Exactly the lines from the one with "(554, 691) = (751, 421): red" through the end of the material are to be output, both included, with no other text.

----------

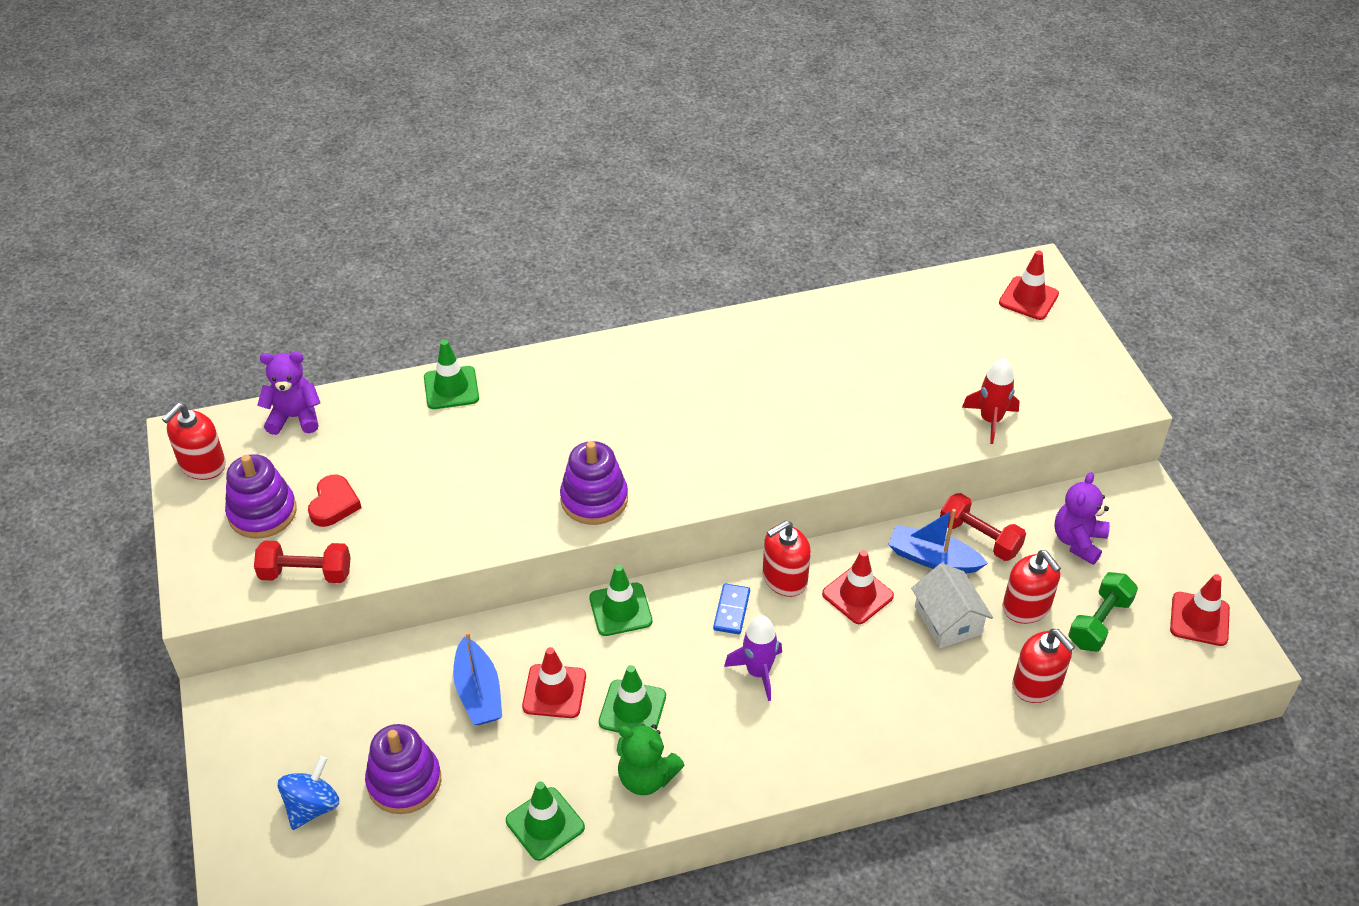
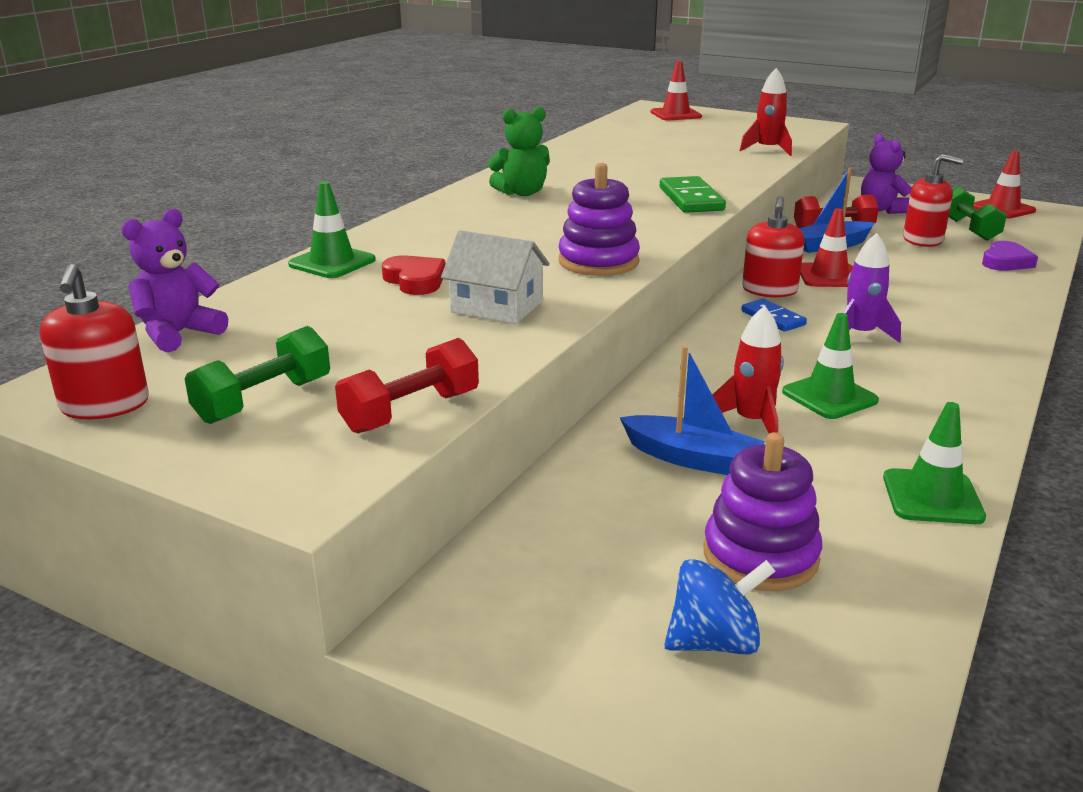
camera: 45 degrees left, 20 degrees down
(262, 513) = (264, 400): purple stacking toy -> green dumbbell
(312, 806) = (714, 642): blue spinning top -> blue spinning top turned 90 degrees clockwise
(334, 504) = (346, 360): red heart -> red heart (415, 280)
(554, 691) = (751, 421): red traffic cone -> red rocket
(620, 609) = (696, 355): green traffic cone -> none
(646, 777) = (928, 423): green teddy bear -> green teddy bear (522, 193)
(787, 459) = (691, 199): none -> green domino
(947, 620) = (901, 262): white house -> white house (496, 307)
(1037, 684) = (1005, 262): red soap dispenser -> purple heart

----------

*Solution*.
(554, 691) = (751, 421): red traffic cone -> red rocket
(620, 609) = (696, 355): green traffic cone -> none
(646, 777) = (928, 423): green teddy bear -> green teddy bear (522, 193)
(787, 459) = (691, 199): none -> green domino
(947, 620) = (901, 262): white house -> white house (496, 307)
(1037, 684) = (1005, 262): red soap dispenser -> purple heart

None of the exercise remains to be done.